DATA EXCERPT:

━━━━

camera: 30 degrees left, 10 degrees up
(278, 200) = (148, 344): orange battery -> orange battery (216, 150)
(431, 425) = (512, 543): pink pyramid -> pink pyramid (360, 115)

━━━━

WHAT THE EXERCISE ASKS: Could you reproduce the data above exactly as given?

FINISHED TASK:
camera: 30 degrees left, 10 degrees up
(278, 200) = (148, 344): orange battery -> orange battery (216, 150)
(431, 425) = (512, 543): pink pyramid -> pink pyramid (360, 115)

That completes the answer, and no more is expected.